Collected data entries:
Segment Open

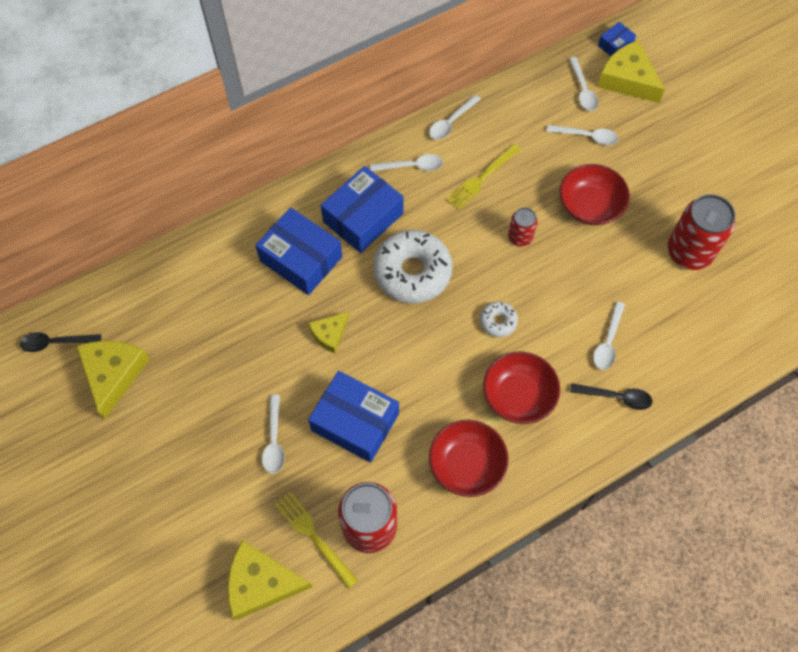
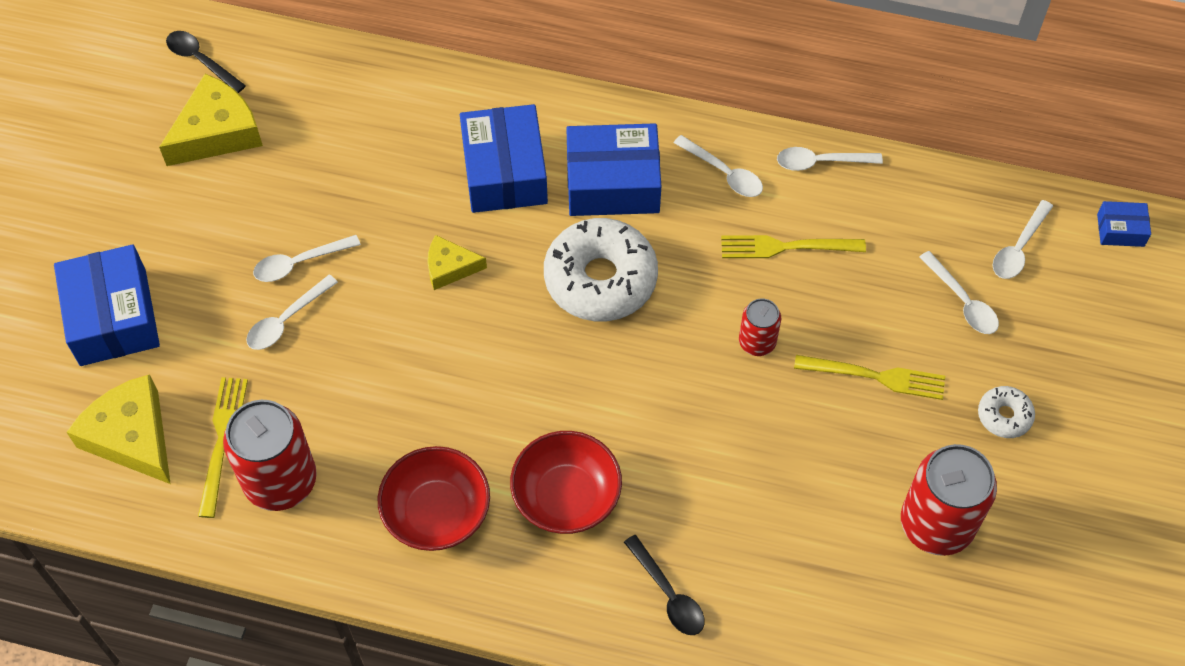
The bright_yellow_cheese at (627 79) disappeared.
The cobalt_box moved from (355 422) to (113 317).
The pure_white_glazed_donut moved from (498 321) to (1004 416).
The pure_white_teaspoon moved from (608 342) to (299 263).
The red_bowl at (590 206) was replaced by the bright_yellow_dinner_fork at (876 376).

Segment Closed

## YOUR ASSIGNMENT
In the records, how many lines include the string "from"? The answer is that number alone.

## COMPLETED EXERCISE
3